--- THE DATA ---
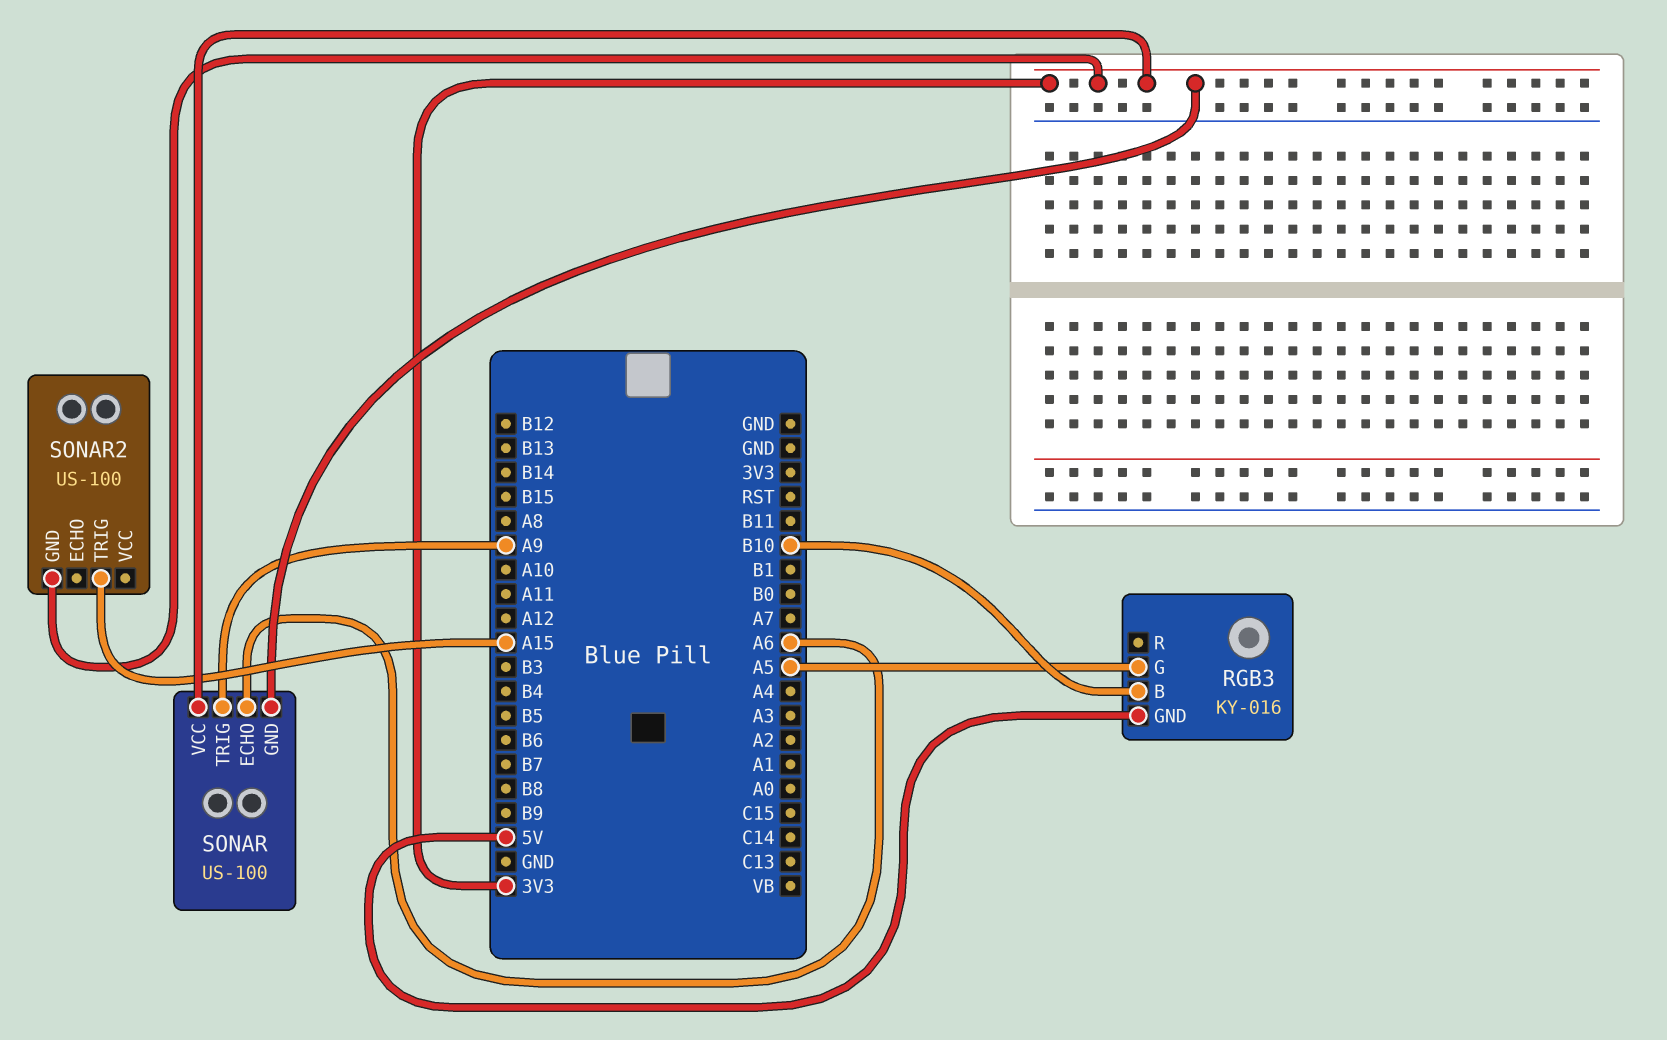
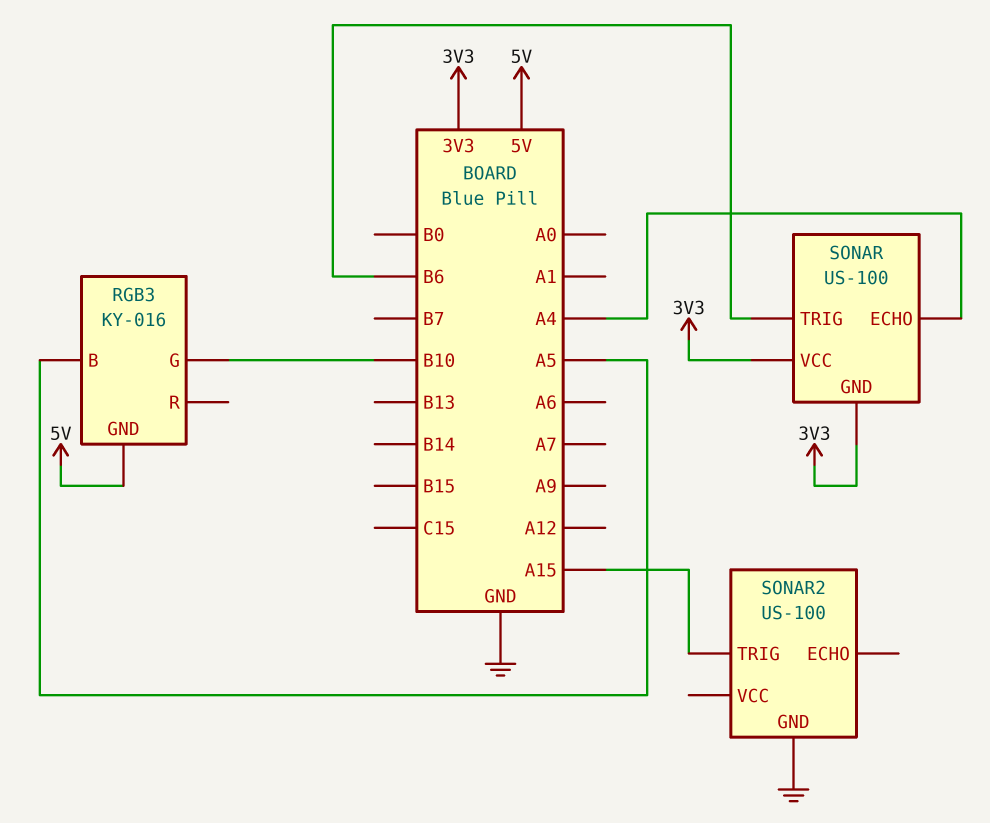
RGB3 pin B: B10 -> A5
RGB3 pin G: A5 -> B10
SONAR pin ECHO: A6 -> A4
SONAR pin TRIG: A9 -> B6
SONAR2 pin GND: 3V3 -> GND

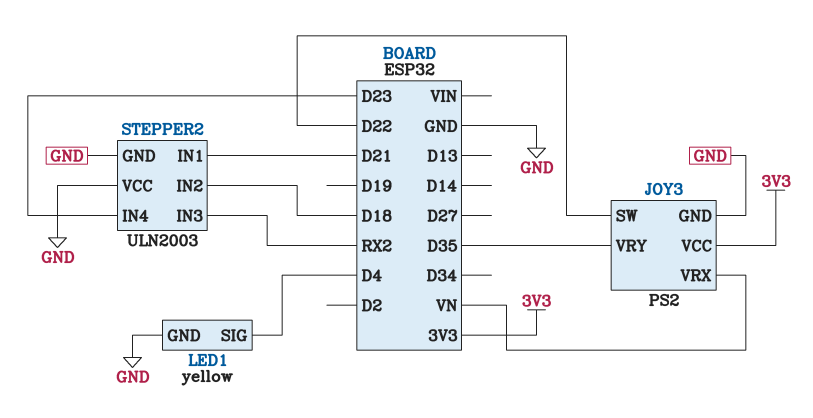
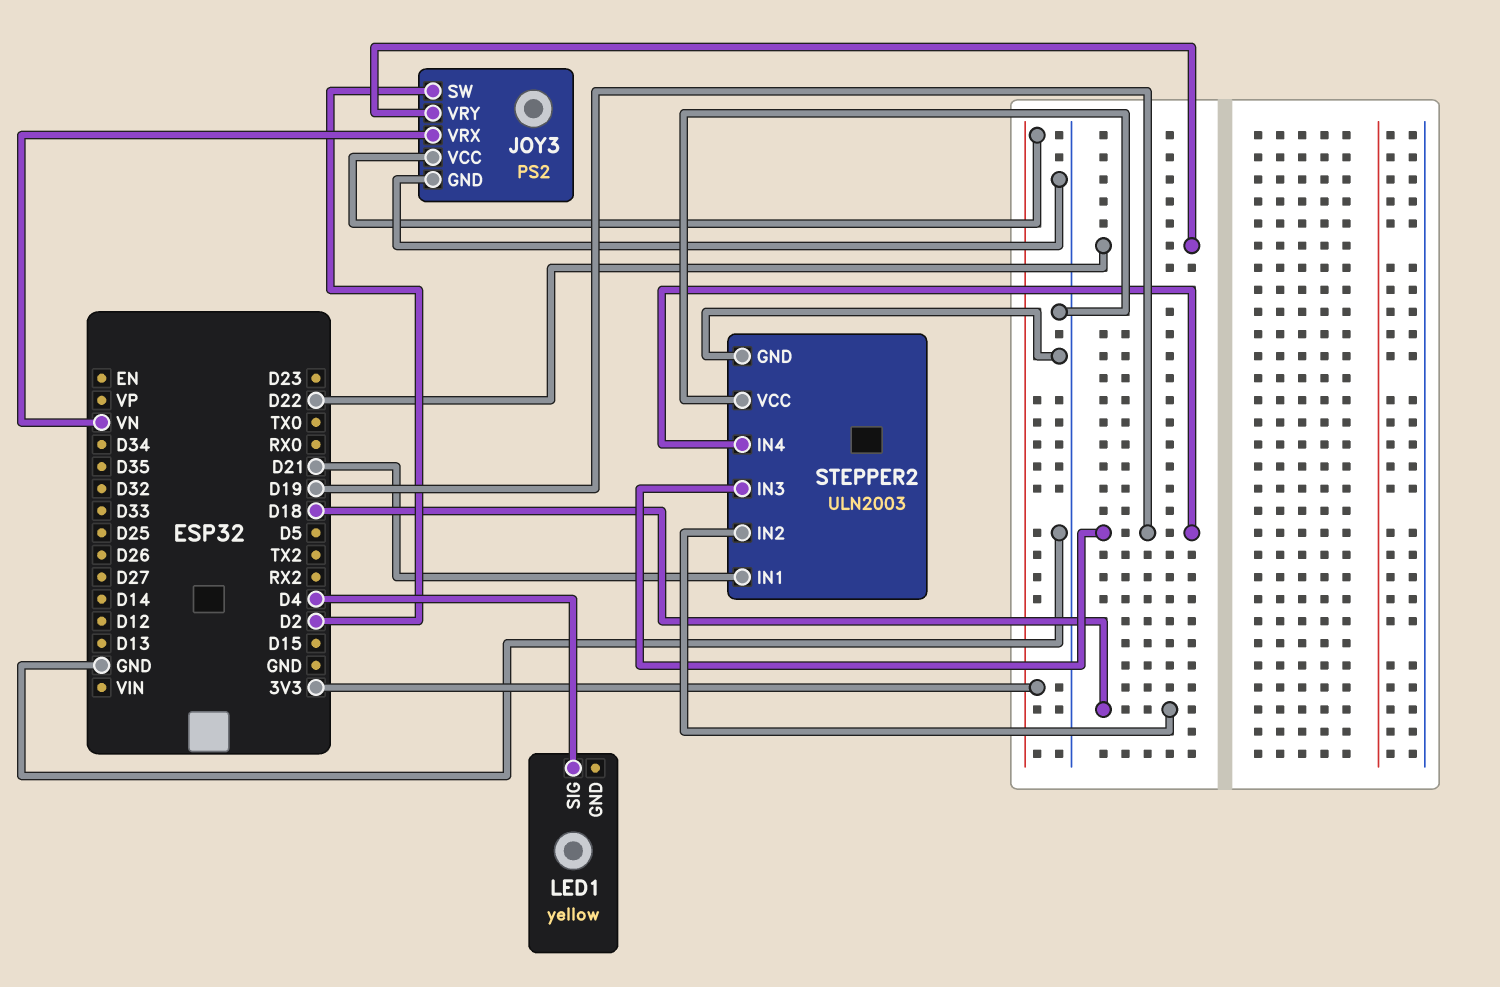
JOY3 pin SW: D22 -> D2
JOY3 pin VRY: D35 -> D22
LED1 pin GND: GND -> none
STEPPER2 pin IN3: RX2 -> D19
STEPPER2 pin IN4: D23 -> D19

--- TO DO ---
Once the pictures are set aside, give the listing again word for word.

--- RESPONSE TO THIS EXERCISE ---
RGB3 pin B: B10 -> A5
RGB3 pin G: A5 -> B10
SONAR pin ECHO: A6 -> A4
SONAR pin TRIG: A9 -> B6
SONAR2 pin GND: 3V3 -> GND

JOY3 pin SW: D22 -> D2
JOY3 pin VRY: D35 -> D22
LED1 pin GND: GND -> none
STEPPER2 pin IN3: RX2 -> D19
STEPPER2 pin IN4: D23 -> D19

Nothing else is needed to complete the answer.